## Task directions
Find the line that contains "camera: 110 degrees right, 15 degrees down"; then retype it and each line after it, exactly, through the final line of the data below.

## Data extract
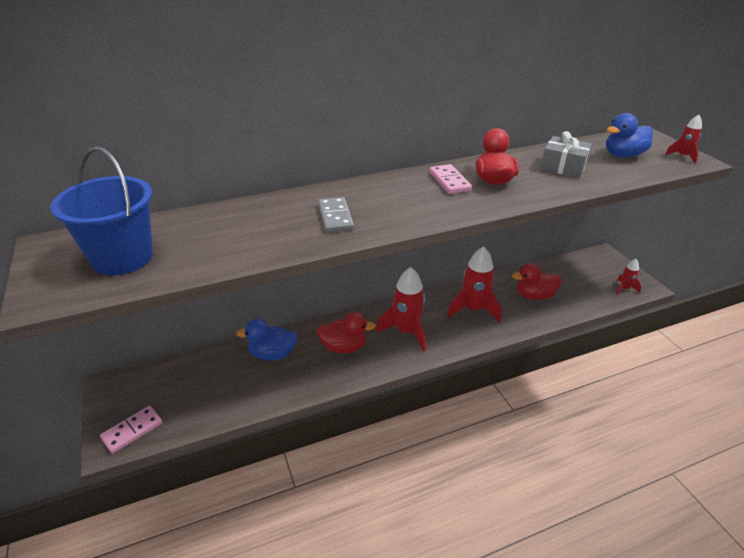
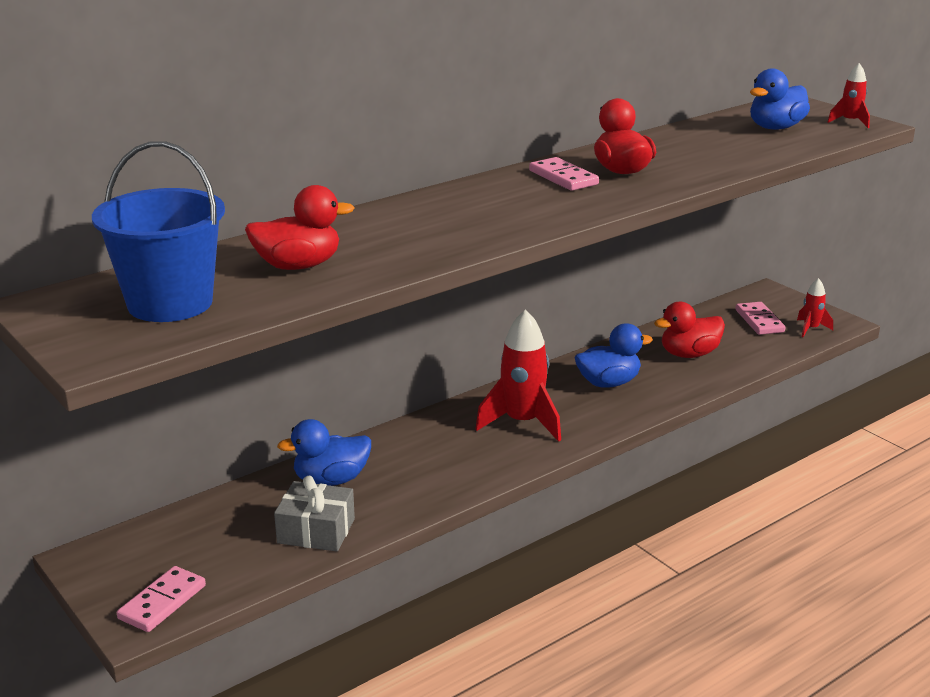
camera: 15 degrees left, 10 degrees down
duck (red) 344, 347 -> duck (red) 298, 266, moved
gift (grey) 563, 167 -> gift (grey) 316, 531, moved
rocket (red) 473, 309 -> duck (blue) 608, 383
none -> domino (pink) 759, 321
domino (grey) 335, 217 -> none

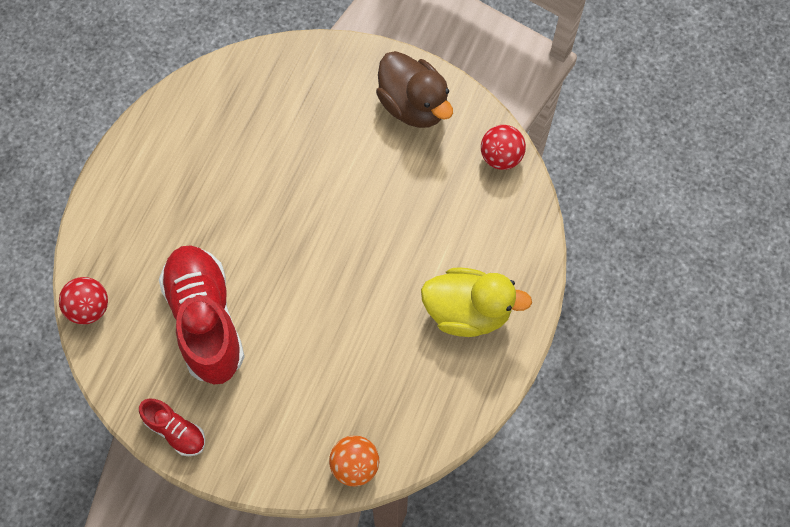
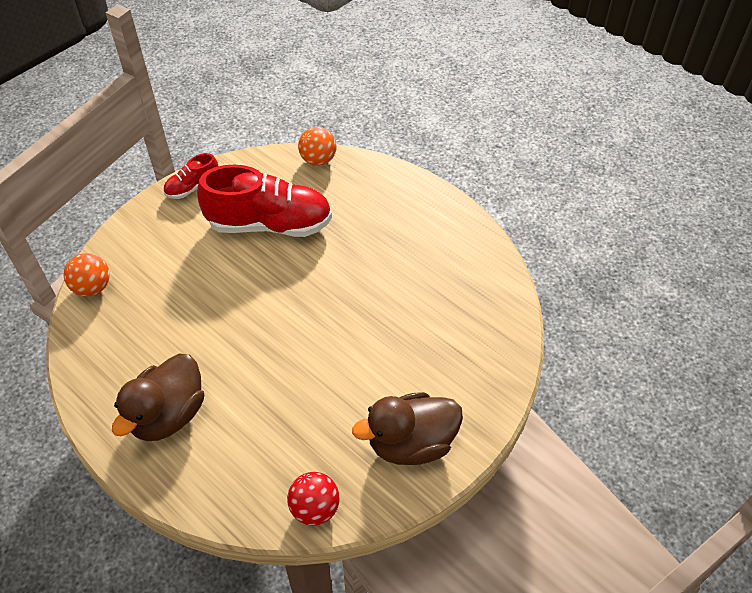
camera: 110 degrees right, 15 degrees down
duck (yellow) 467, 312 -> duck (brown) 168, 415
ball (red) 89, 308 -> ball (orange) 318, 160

## Exercise answer
camera: 110 degrees right, 15 degrees down
duck (yellow) 467, 312 -> duck (brown) 168, 415
ball (red) 89, 308 -> ball (orange) 318, 160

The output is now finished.